## Instructions to follow
Count the lines in the rows below that contain the string "kern", with case counting. Give only the number.

## Provided records
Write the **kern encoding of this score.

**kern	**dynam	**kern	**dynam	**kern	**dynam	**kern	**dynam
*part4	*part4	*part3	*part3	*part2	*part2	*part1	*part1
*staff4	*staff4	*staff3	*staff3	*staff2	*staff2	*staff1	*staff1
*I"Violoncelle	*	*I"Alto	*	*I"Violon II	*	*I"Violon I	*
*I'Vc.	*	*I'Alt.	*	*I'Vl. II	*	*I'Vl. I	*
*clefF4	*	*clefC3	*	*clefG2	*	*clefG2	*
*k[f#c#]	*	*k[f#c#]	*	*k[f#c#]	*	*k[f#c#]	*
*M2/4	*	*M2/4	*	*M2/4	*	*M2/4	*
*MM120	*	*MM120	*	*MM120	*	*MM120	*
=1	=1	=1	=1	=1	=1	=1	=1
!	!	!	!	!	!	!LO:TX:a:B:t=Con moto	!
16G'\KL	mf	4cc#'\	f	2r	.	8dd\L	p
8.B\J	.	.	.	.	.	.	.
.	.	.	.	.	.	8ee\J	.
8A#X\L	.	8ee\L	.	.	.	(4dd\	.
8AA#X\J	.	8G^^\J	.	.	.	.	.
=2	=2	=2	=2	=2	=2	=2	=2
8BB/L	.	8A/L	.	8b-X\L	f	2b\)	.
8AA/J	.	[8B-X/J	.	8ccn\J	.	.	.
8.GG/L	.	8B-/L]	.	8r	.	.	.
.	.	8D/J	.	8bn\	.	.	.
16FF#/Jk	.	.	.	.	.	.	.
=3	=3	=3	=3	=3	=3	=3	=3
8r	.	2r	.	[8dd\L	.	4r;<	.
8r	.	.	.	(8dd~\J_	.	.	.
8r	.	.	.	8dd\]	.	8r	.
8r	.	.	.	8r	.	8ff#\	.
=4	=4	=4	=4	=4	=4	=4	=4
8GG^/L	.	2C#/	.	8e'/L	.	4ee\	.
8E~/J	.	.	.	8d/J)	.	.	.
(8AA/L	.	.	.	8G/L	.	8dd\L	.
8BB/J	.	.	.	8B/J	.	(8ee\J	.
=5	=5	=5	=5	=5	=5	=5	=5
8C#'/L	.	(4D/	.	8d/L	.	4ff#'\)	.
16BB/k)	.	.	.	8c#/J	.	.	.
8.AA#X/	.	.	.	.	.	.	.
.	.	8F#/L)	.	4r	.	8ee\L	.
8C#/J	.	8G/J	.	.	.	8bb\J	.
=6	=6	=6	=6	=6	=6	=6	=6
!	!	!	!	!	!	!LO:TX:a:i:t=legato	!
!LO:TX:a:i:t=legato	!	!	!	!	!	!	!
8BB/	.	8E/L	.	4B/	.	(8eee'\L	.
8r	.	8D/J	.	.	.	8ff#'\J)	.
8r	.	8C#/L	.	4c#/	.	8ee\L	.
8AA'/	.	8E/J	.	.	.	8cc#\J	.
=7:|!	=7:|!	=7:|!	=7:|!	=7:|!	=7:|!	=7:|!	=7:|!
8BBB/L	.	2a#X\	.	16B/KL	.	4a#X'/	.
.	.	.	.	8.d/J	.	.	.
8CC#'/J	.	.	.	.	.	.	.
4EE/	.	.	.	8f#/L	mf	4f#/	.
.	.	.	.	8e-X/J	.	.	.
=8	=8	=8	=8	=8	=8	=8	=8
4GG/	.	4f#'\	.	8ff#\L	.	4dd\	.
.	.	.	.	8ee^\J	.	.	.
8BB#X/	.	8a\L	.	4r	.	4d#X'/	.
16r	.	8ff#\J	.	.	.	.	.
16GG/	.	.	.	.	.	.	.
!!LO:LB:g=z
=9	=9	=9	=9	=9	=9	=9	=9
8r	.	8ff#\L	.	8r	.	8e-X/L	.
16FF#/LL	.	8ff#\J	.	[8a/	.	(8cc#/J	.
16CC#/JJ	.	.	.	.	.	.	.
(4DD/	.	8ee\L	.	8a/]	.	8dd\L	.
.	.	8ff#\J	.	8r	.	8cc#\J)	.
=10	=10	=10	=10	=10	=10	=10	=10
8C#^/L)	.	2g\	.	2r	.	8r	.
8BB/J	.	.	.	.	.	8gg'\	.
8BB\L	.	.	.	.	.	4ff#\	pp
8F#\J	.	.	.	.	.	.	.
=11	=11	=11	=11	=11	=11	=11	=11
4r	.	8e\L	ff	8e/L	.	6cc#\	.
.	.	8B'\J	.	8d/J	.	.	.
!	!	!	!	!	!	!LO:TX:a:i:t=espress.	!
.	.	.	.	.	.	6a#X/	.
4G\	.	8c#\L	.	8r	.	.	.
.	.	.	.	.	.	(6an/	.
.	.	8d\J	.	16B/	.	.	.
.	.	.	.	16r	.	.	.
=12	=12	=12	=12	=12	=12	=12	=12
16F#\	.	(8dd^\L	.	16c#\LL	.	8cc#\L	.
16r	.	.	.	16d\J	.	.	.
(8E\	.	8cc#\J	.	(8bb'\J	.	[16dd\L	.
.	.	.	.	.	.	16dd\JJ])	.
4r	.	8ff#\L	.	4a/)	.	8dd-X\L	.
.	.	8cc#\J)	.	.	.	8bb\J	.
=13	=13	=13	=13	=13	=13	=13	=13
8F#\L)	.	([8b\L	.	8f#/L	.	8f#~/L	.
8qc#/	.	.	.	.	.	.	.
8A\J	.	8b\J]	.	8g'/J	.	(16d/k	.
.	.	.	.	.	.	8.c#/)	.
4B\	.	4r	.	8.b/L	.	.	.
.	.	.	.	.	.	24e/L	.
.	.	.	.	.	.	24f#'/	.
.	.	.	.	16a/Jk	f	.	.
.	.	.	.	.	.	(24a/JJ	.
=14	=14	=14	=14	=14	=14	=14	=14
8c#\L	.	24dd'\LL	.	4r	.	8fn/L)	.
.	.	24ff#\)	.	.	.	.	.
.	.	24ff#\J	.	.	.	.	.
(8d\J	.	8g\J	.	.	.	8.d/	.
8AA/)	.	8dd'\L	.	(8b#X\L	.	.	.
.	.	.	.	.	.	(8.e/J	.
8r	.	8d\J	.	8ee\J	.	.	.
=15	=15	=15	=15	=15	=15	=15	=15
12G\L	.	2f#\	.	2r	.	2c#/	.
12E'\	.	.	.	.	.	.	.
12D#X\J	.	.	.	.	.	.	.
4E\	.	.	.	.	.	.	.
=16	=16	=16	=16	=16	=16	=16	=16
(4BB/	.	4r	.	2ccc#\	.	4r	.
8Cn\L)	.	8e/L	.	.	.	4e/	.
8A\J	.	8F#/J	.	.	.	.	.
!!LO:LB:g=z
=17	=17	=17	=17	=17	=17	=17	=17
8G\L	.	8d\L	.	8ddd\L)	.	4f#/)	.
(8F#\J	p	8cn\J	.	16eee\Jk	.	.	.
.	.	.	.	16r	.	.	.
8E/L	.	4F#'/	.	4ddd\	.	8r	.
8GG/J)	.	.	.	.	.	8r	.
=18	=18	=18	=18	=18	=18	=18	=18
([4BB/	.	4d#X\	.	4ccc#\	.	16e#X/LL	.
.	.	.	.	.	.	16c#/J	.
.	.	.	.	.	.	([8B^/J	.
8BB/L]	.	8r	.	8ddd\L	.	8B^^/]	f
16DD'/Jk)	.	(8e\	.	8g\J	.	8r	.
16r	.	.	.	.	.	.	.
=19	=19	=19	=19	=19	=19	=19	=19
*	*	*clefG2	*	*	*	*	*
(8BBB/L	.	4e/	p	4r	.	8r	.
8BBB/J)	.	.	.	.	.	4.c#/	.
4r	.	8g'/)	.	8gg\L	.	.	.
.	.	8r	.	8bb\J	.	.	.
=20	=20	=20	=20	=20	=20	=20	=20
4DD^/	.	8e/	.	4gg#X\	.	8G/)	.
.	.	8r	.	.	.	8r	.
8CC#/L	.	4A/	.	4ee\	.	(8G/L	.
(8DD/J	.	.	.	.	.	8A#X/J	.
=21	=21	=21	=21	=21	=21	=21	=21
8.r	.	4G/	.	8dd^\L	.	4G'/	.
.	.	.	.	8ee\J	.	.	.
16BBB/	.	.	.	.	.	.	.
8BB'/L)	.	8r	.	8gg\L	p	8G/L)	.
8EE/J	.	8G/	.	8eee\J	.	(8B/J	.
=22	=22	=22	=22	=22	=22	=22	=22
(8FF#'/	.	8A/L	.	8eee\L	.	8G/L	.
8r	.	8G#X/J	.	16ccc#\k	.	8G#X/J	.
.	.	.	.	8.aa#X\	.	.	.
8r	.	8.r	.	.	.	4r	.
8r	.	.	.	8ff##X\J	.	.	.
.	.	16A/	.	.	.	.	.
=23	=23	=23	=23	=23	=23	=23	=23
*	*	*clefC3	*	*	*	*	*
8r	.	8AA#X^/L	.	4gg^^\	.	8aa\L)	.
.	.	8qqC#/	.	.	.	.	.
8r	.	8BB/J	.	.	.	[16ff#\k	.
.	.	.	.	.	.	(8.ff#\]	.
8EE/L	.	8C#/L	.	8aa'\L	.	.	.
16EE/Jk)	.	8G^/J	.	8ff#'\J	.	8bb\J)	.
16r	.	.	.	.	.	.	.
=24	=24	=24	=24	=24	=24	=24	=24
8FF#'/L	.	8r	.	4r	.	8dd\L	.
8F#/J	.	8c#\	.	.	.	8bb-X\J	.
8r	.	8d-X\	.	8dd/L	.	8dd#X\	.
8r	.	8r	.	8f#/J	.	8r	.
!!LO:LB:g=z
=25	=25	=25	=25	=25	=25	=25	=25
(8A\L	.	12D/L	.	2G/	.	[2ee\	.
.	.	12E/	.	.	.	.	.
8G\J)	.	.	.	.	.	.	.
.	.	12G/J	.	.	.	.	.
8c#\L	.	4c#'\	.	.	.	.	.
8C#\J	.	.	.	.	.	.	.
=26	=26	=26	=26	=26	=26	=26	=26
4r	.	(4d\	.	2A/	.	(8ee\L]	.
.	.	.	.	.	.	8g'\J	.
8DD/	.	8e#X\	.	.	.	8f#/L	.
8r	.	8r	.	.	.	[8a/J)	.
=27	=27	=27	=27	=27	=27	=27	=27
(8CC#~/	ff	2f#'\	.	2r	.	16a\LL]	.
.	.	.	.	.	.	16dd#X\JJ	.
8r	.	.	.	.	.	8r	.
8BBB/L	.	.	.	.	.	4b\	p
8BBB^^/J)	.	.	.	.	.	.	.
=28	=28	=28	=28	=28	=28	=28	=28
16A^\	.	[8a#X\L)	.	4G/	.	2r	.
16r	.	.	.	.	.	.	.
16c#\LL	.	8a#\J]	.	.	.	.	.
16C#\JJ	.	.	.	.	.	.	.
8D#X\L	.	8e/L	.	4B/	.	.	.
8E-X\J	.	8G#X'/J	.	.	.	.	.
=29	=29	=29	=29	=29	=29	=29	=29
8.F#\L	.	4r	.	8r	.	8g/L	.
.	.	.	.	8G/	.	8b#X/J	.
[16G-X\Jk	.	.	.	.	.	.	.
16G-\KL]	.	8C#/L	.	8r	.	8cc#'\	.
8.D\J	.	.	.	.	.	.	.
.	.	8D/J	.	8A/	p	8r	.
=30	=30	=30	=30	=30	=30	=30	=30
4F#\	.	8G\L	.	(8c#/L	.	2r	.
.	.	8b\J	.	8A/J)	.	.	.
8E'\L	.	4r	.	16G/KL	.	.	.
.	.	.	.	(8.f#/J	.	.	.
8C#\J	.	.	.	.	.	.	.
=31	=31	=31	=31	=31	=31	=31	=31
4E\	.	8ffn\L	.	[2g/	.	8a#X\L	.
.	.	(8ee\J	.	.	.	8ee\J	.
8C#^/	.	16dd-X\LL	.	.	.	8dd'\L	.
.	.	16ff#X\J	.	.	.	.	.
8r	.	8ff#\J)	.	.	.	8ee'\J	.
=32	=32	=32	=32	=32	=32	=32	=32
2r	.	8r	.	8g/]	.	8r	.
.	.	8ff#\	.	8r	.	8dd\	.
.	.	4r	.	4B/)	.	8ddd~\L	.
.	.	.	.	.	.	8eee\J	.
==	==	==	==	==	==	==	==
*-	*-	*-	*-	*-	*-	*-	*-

## Exercise response
2